DATA TO USE:

====

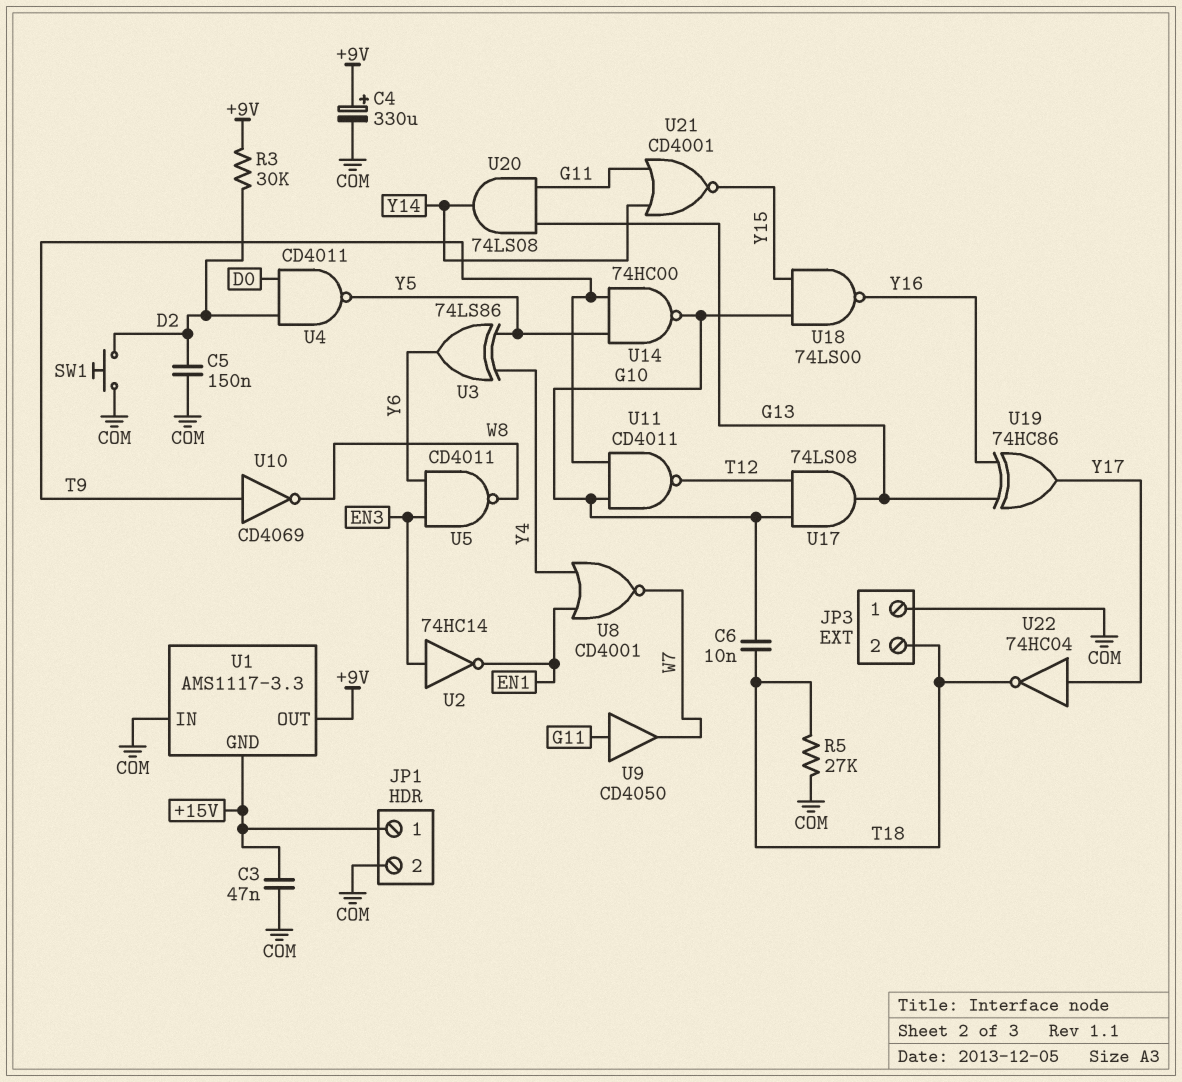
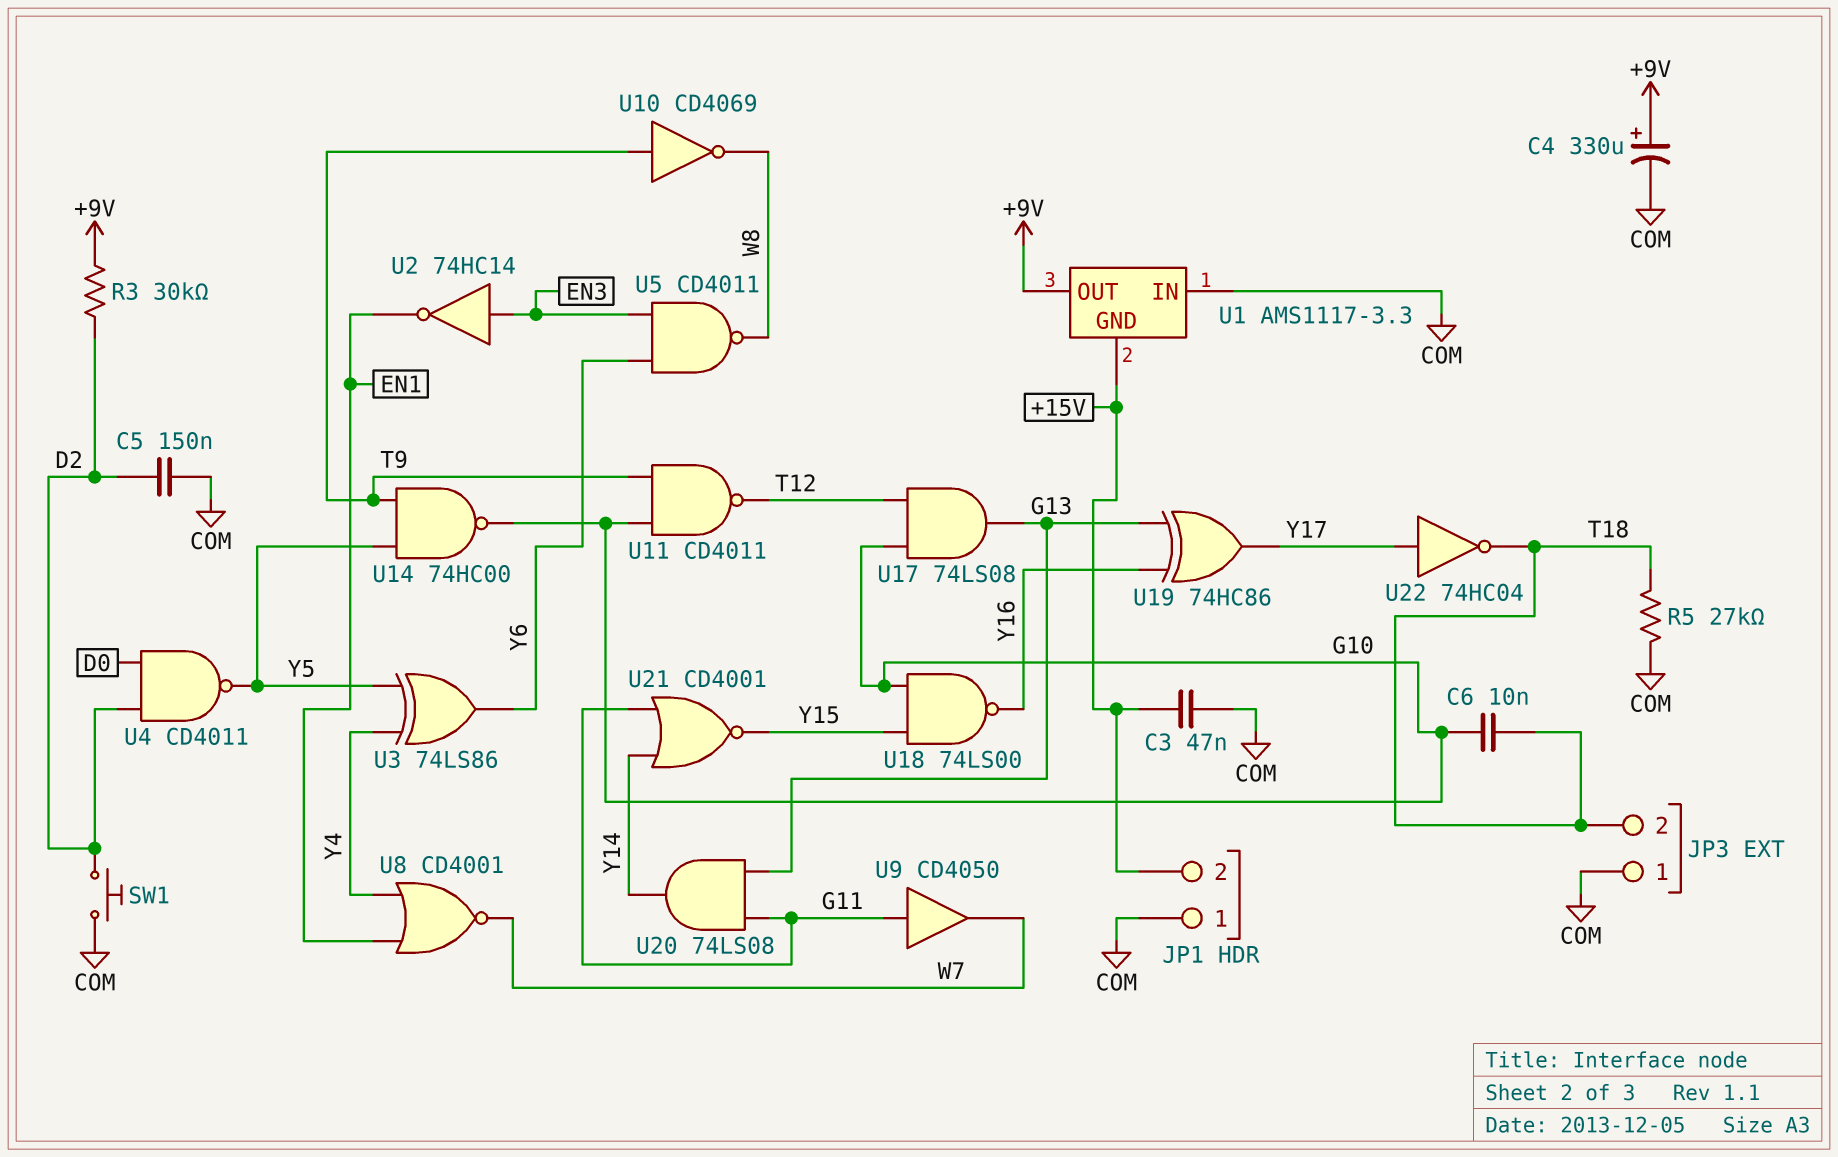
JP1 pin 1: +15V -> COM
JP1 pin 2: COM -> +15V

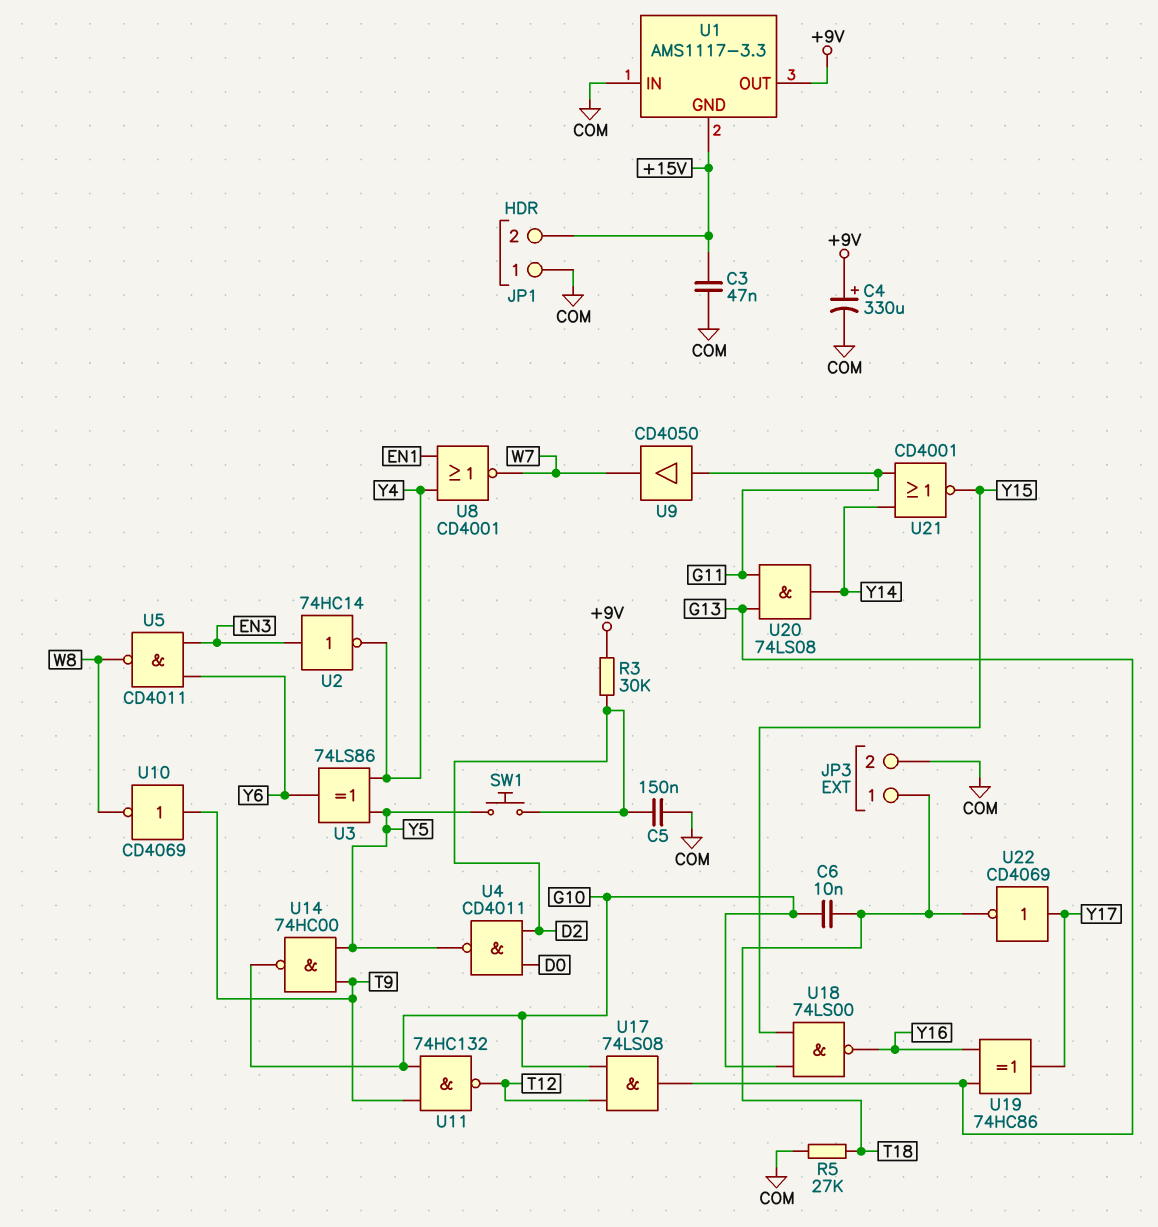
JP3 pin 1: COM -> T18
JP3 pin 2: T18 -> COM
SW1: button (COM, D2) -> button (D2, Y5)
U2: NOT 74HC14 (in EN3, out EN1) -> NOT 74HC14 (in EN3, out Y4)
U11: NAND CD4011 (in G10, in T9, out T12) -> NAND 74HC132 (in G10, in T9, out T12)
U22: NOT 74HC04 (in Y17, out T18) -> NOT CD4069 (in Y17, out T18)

====

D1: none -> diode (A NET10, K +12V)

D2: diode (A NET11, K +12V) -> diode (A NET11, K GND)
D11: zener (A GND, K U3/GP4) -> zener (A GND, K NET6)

====

PROMPT:
Excerpt from the records above: set down only the lines from the one that contains "JP1 pin 2: COM -> +15V" through the one that contains "U22: NOT 74HC04", inclusive, word for word. Pictures stay out.

WRITTEN ANSWER:
JP1 pin 2: COM -> +15V

JP3 pin 1: COM -> T18
JP3 pin 2: T18 -> COM
SW1: button (COM, D2) -> button (D2, Y5)
U2: NOT 74HC14 (in EN3, out EN1) -> NOT 74HC14 (in EN3, out Y4)
U11: NAND CD4011 (in G10, in T9, out T12) -> NAND 74HC132 (in G10, in T9, out T12)
U22: NOT 74HC04 (in Y17, out T18) -> NOT CD4069 (in Y17, out T18)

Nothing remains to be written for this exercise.